- _Task item_
Restate verbatim the span of lines below between the line with "C212: none -> 680pF (N009, N015)" and the line with "RV203: 500k (GND, N010, wiper", including those two lines, and only that span.

- _Material provided_

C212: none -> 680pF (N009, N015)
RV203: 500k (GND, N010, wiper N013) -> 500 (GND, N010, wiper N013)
==
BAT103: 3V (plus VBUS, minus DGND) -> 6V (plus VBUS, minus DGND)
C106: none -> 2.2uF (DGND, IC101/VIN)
==
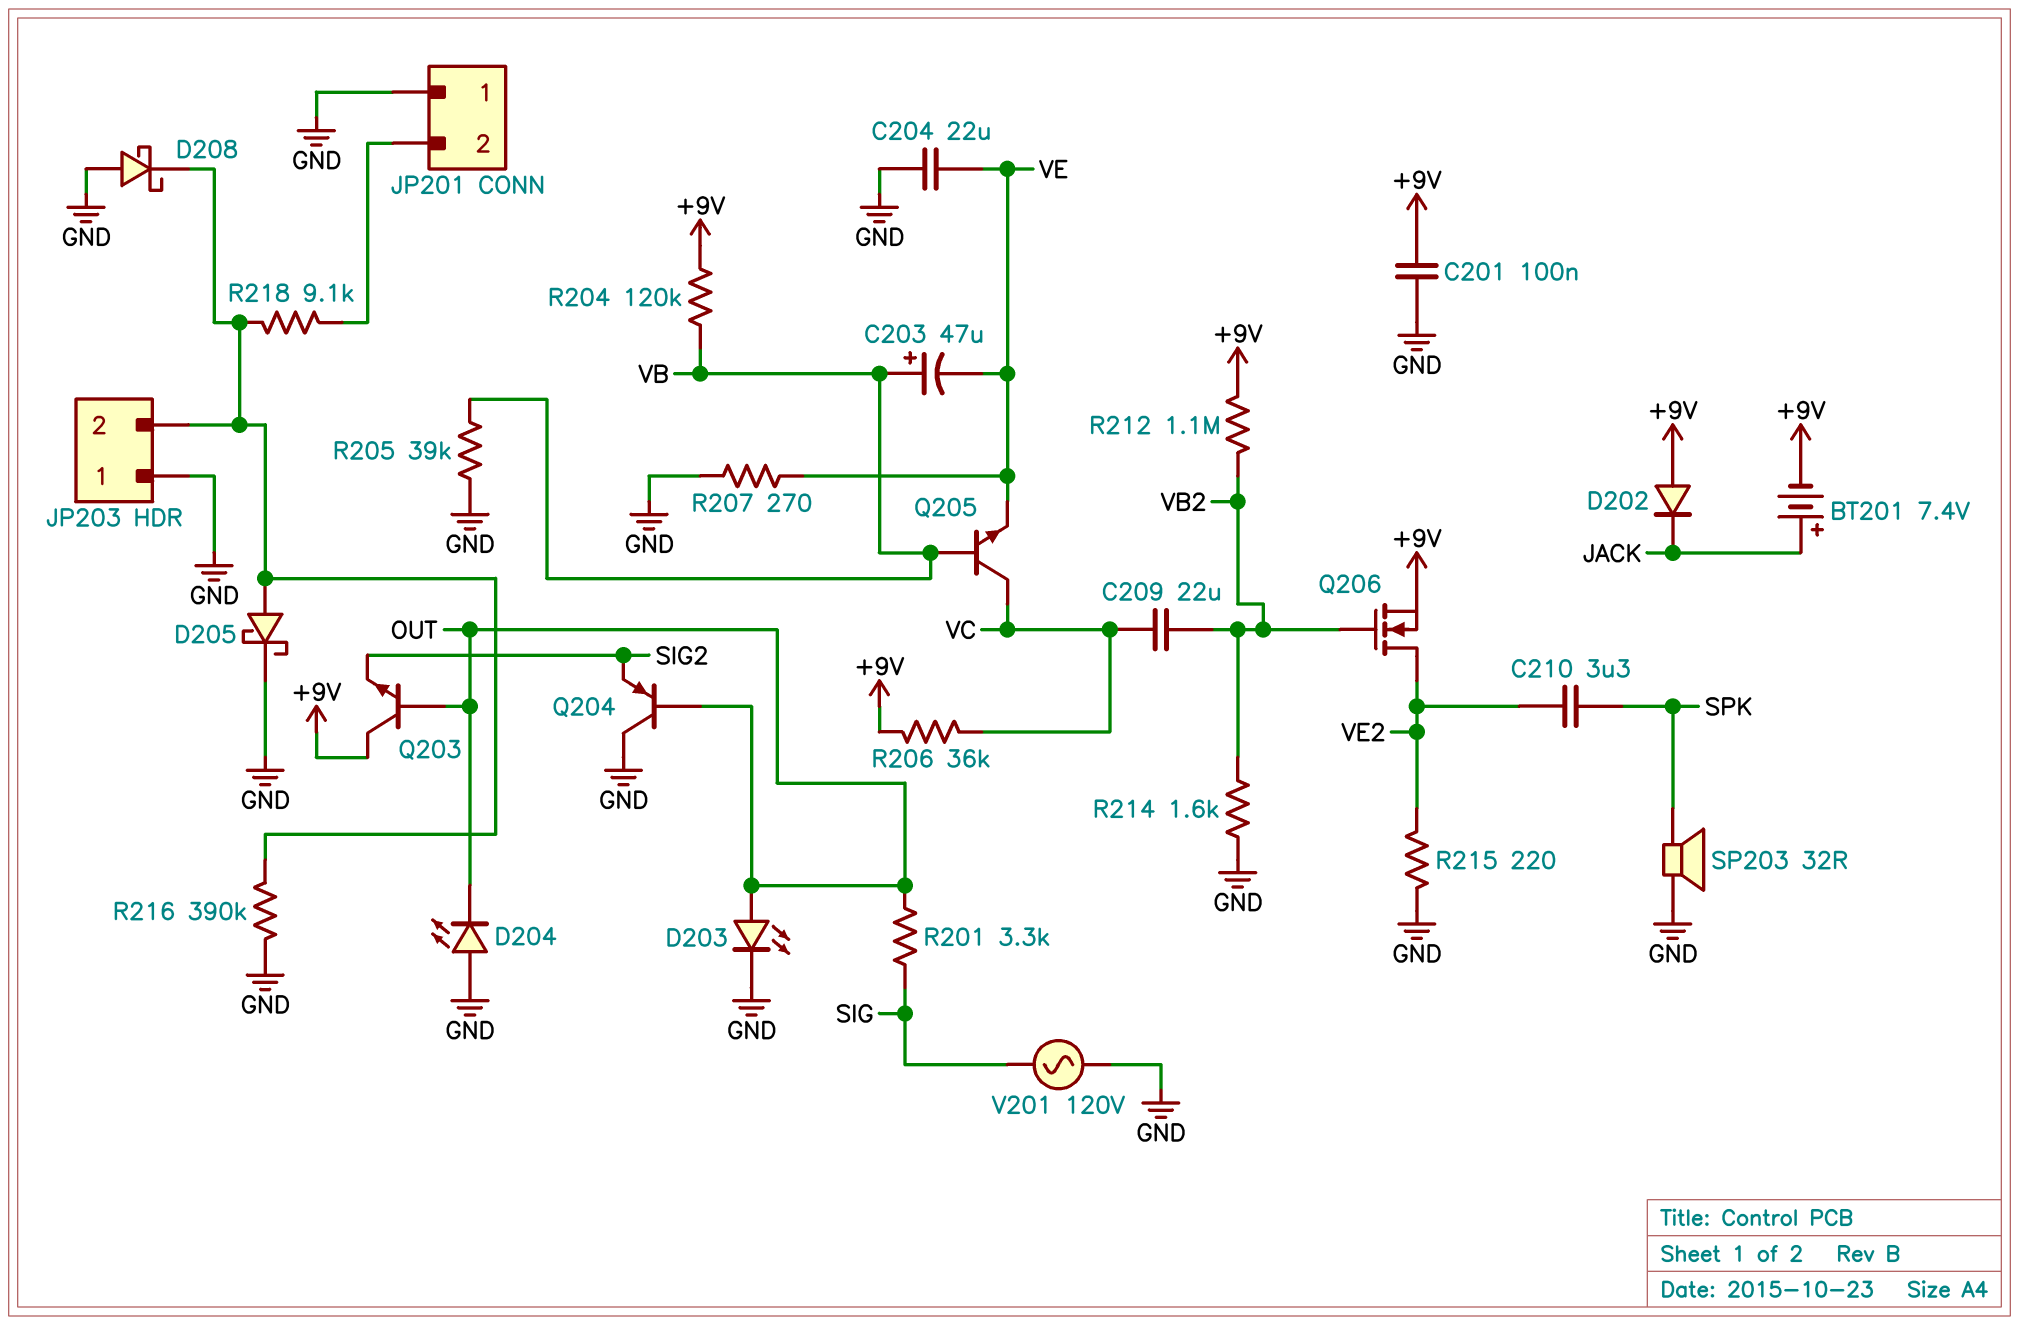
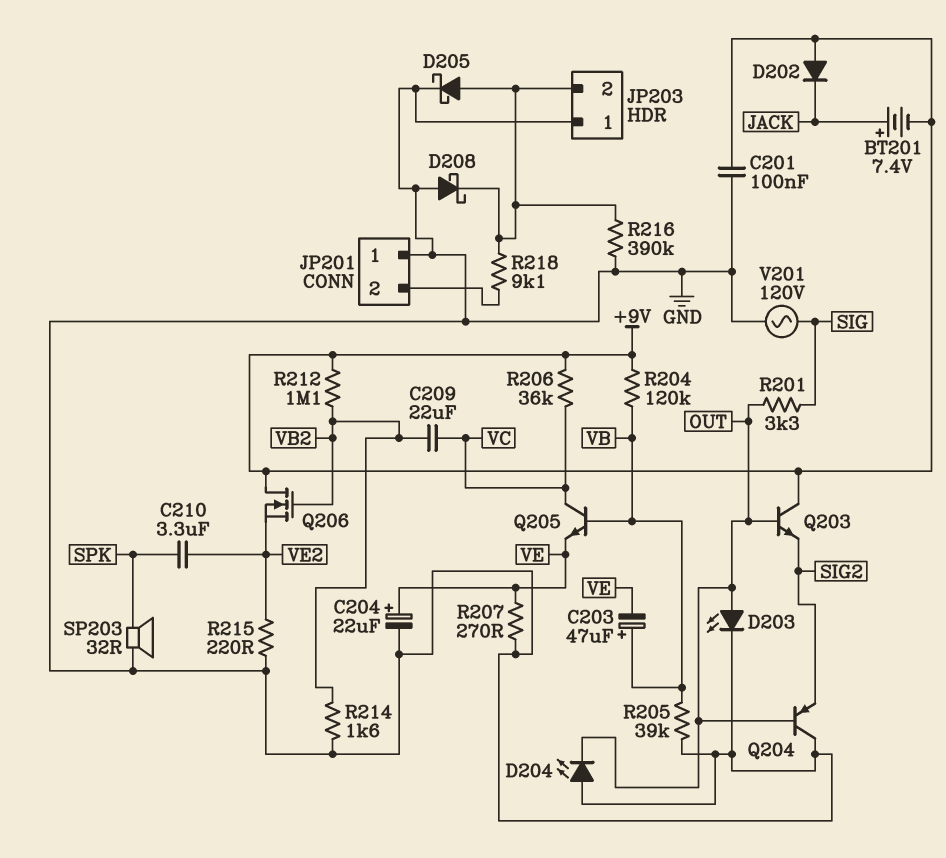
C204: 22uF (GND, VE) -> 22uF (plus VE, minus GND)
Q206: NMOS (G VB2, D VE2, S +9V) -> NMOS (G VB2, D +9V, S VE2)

- _Result below_
C212: none -> 680pF (N009, N015)
RV203: 500k (GND, N010, wiper N013) -> 500 (GND, N010, wiper N013)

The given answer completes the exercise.